WORK INSTRUCTIONS ::
Reproduce every one of the records below word for word, leaving the pictures out of your answer.

* Begin RECORDS FOR THIS EXERCISE *

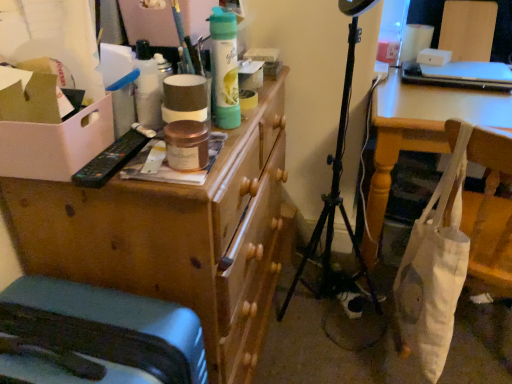
Where is `free space above matte gray suitcase at lower left (from a real-world perspective)`? Image resolution: width=512 pixels, height=384 pixels. free space above matte gray suitcase at lower left (from a real-world perspective) is located at coordinates (81, 327).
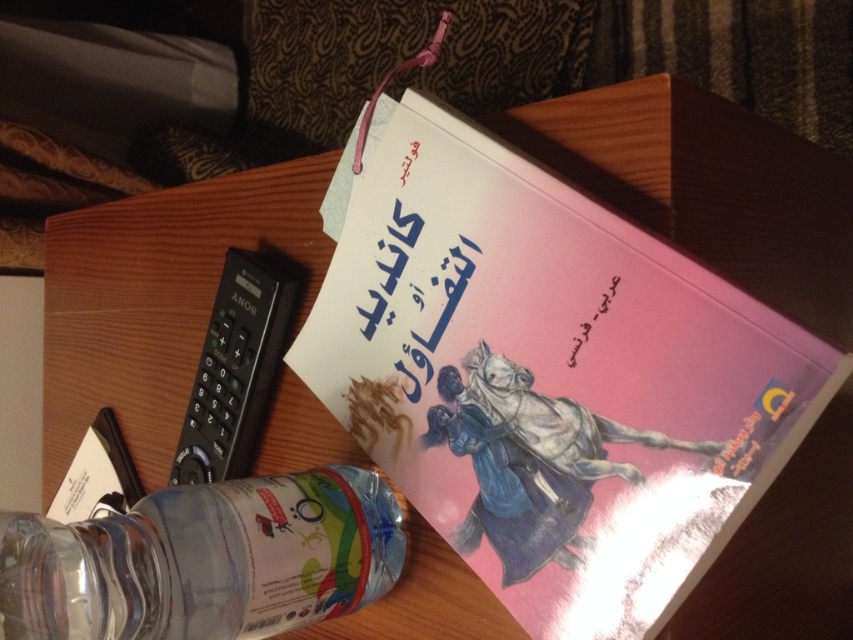
Question: In this image, where is pink matte book at upper center located relative to clear plastic bottle at lower left?

Choices:
 (A) left
 (B) right

Answer: (B)

Question: Which object is closer to the camera taking this photo?

Choices:
 (A) pink matte book at upper center
 (B) pink matte book at center

Answer: (A)

Question: Which of the following is the farthest from the observer?

Choices:
 (A) pink matte book at center
 (B) arabic calligraphy at upper center
 (C) pink matte book at upper center

Answer: (A)

Question: Can you confirm if black plastic remote at left is positioned below arabic calligraphy at upper center?

Choices:
 (A) no
 (B) yes

Answer: (B)

Question: Which point is farther to the camera?

Choices:
 (A) pink matte book at center
 (B) clear plastic bottle at lower left
 (C) black plastic remote at left

Answer: (C)

Question: Does black plastic remote at left appear on the right side of arabic calligraphy at upper center?

Choices:
 (A) yes
 (B) no

Answer: (B)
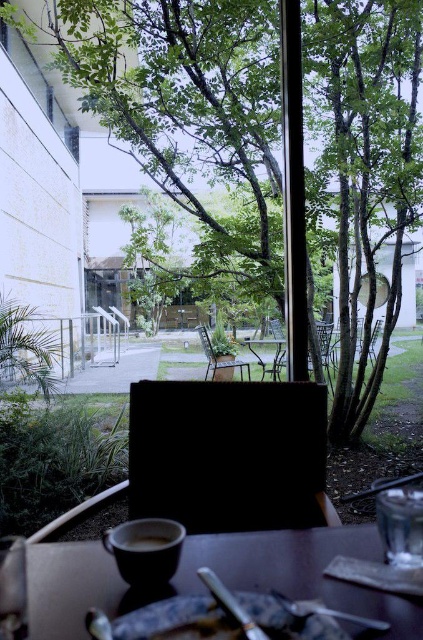
Question: Is matte ceramic plate at lower center positioned at the back of metallic silver fork at lower center?

Choices:
 (A) yes
 (B) no

Answer: (B)

Question: Which point is farther to the camera?

Choices:
 (A) matte ceramic cup at lower left
 (B) matte ceramic cup at lower center

Answer: (B)

Question: Does green leafy tree at center have a lesser width compared to metallic silver fork at lower center?

Choices:
 (A) no
 (B) yes

Answer: (A)

Question: Can you confirm if green leafy tree at center is positioned to the left of matte ceramic cup at lower left?

Choices:
 (A) yes
 (B) no

Answer: (B)

Question: Which point is closer to the camera taking this photo?

Choices:
 (A) (357, 625)
 (B) (159, 545)

Answer: (A)

Question: Among these points, which one is farthest from the camera?

Choices:
 (A) (299, 612)
 (B) (414, 612)

Answer: (B)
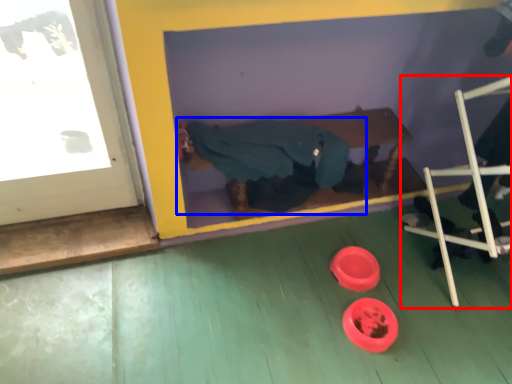
Question: Which object is closer to the camera taking this photo, furniture (highlighted by a red box) or person (highlighted by a blue box)?

Choices:
 (A) furniture
 (B) person

Answer: (A)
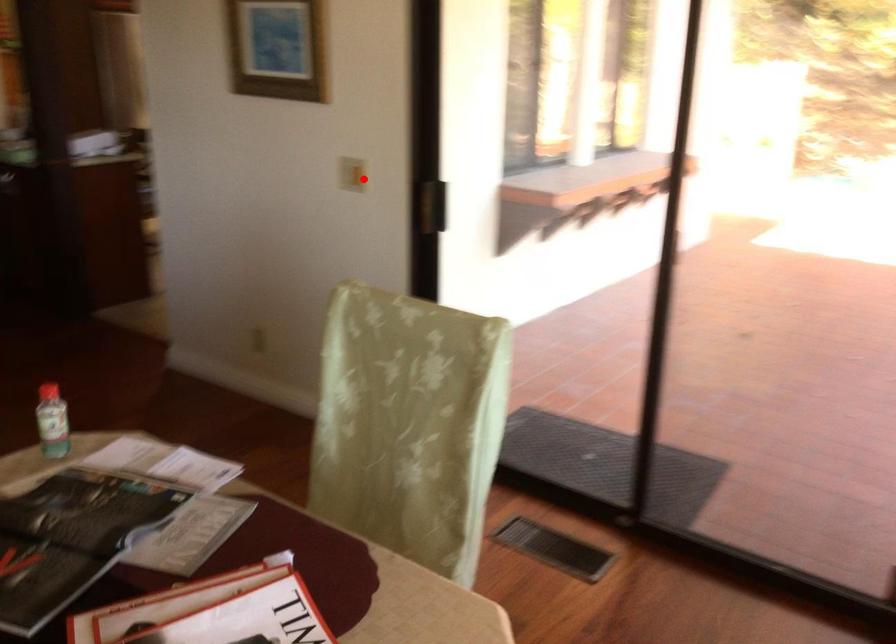
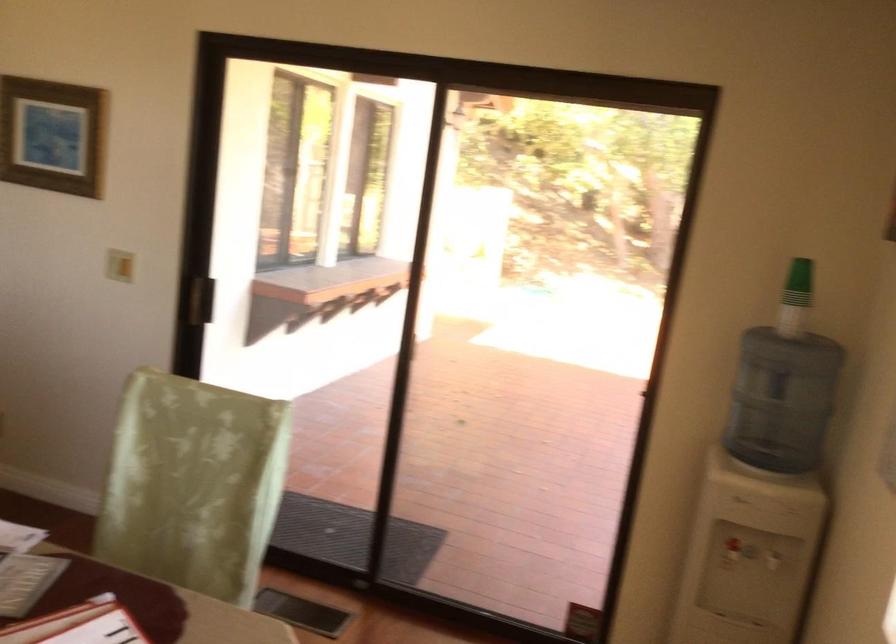
Where in the second image is the point corresponding to the highlighted location from the first image?

(119, 265)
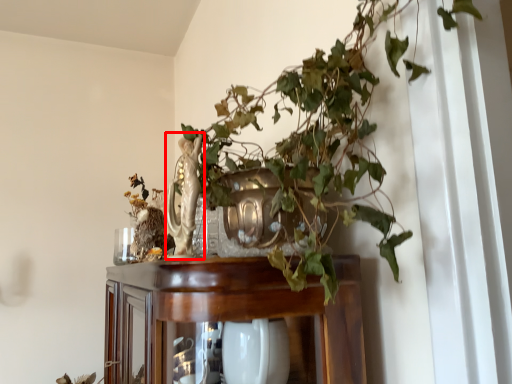
Question: Considering the relative positions of sculpture (annotated by the red box) and furniture in the image provided, where is sculpture (annotated by the red box) located with respect to the staircase?

Choices:
 (A) left
 (B) right

Answer: (B)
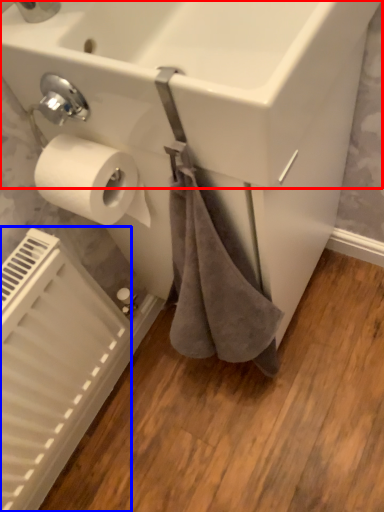
Question: Which point is closer to the camera, sink (highlighted by a red box) or radiator (highlighted by a blue box)?

Choices:
 (A) sink
 (B) radiator

Answer: (A)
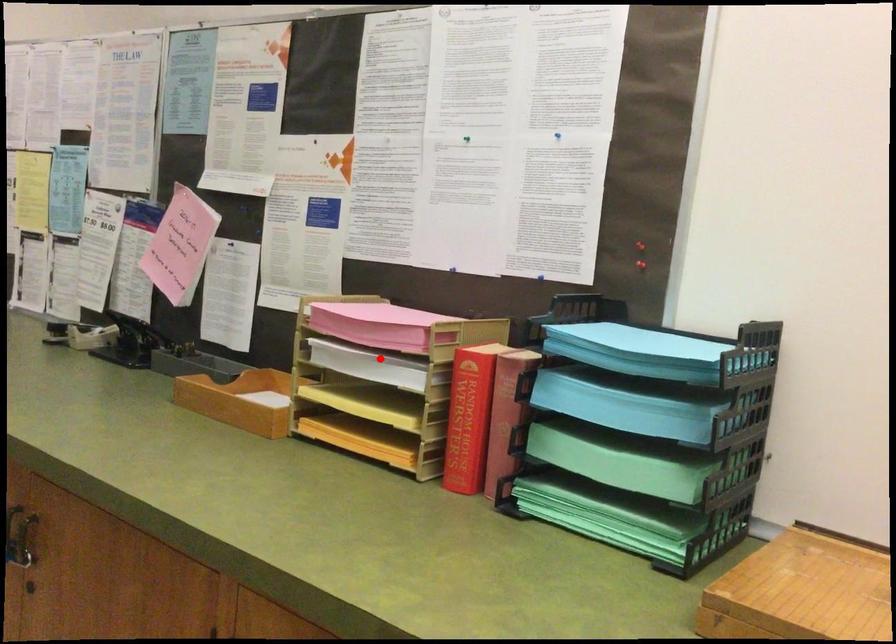
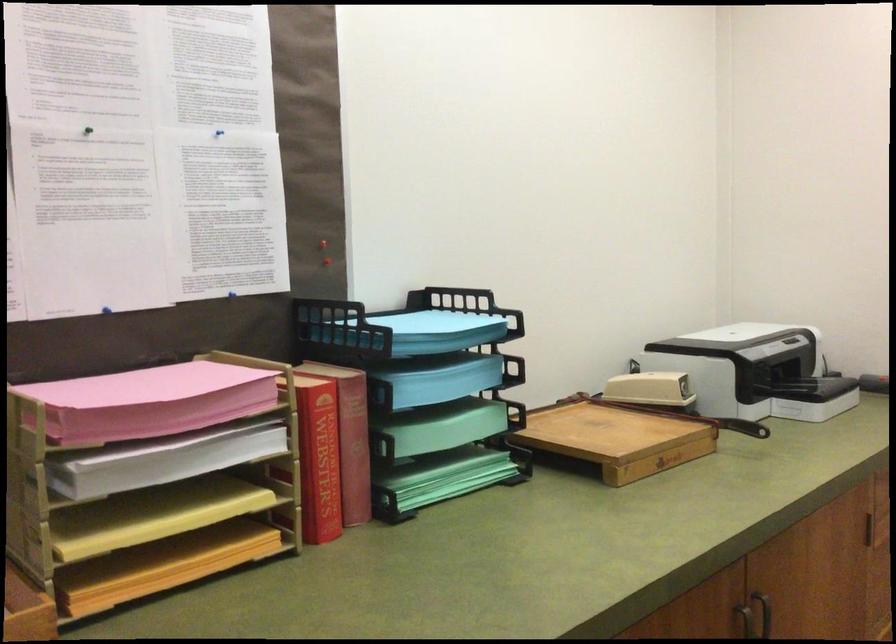
Question: I am providing you with two images of the same scene from different viewpoints. Image1 has a red point marked. In image2, the corresponding 3D location appears at what relative position? Reply with the corresponding letter.

Choices:
 (A) Closer
 (B) Farther

Answer: (A)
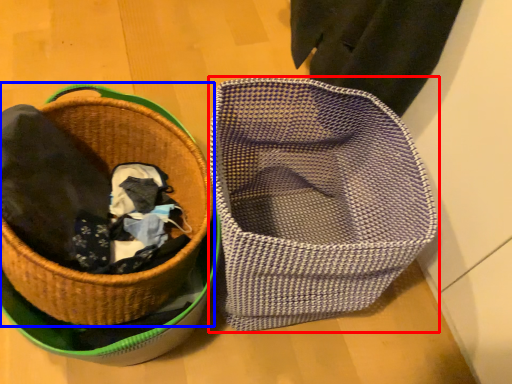
Question: Which point is closer to the camera, basket (highlighted by a red box) or picnic basket (highlighted by a blue box)?

Choices:
 (A) basket
 (B) picnic basket

Answer: (B)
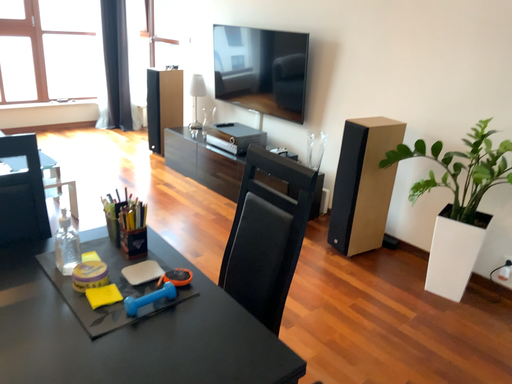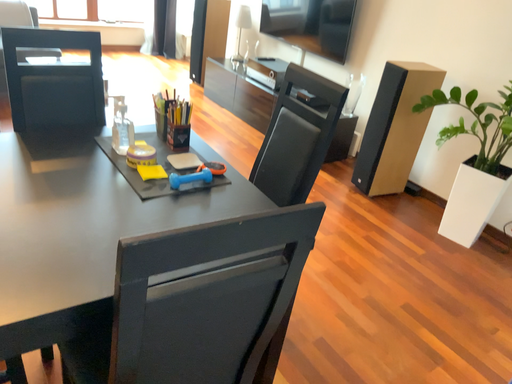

* End RECORDS FOR THIS EXERCISE *

THE ANSWER ::
Where is `free space above matte gray suitcase at lower left (from a real-world perspective)`? Image resolution: width=512 pixels, height=384 pixels. free space above matte gray suitcase at lower left (from a real-world perspective) is located at coordinates (81, 327).
Question: In this image, where is pink matte book at upper center located relative to clear plastic bottle at lower left?

Choices:
 (A) left
 (B) right

Answer: (B)

Question: Which object is closer to the camera taking this photo?

Choices:
 (A) pink matte book at upper center
 (B) pink matte book at center

Answer: (A)

Question: Which of the following is the farthest from the observer?

Choices:
 (A) pink matte book at center
 (B) arabic calligraphy at upper center
 (C) pink matte book at upper center

Answer: (A)

Question: Can you confirm if black plastic remote at left is positioned below arabic calligraphy at upper center?

Choices:
 (A) no
 (B) yes

Answer: (B)

Question: Which point is farther to the camera?

Choices:
 (A) pink matte book at center
 (B) clear plastic bottle at lower left
 (C) black plastic remote at left

Answer: (C)

Question: Does black plastic remote at left appear on the right side of arabic calligraphy at upper center?

Choices:
 (A) yes
 (B) no

Answer: (B)
Question: Is matte ceramic plate at lower center positioned at the back of metallic silver fork at lower center?

Choices:
 (A) yes
 (B) no

Answer: (B)

Question: Which point is farther to the camera?

Choices:
 (A) matte ceramic cup at lower left
 (B) matte ceramic cup at lower center

Answer: (B)

Question: Does green leafy tree at center have a lesser width compared to metallic silver fork at lower center?

Choices:
 (A) no
 (B) yes

Answer: (A)

Question: Can you confirm if green leafy tree at center is positioned to the left of matte ceramic cup at lower left?

Choices:
 (A) yes
 (B) no

Answer: (B)

Question: Which point is closer to the camera taking this photo?

Choices:
 (A) (357, 625)
 (B) (159, 545)

Answer: (A)

Question: Among these points, which one is farthest from the camera?

Choices:
 (A) (299, 612)
 (B) (414, 612)

Answer: (B)
Question: Which object is closer to the camera taking this photo, furniture (highlighted by a red box) or person (highlighted by a blue box)?

Choices:
 (A) furniture
 (B) person

Answer: (A)
Where in the second image is the point corresponding to the highlighted location from the first image?

(119, 265)
Question: Considering the relative positions of sculpture (annotated by the red box) and furniture in the image provided, where is sculpture (annotated by the red box) located with respect to the staircase?

Choices:
 (A) left
 (B) right

Answer: (B)
Question: Which point is closer to the camera, sink (highlighted by a red box) or radiator (highlighted by a blue box)?

Choices:
 (A) sink
 (B) radiator

Answer: (A)
Question: I am providing you with two images of the same scene from different viewpoints. Image1 has a red point marked. In image2, the corresponding 3D location appears at what relative position? Reply with the corresponding letter.

Choices:
 (A) Closer
 (B) Farther

Answer: (A)
Question: Which point is closer to the camera, basket (highlighted by a red box) or picnic basket (highlighted by a blue box)?

Choices:
 (A) basket
 (B) picnic basket

Answer: (B)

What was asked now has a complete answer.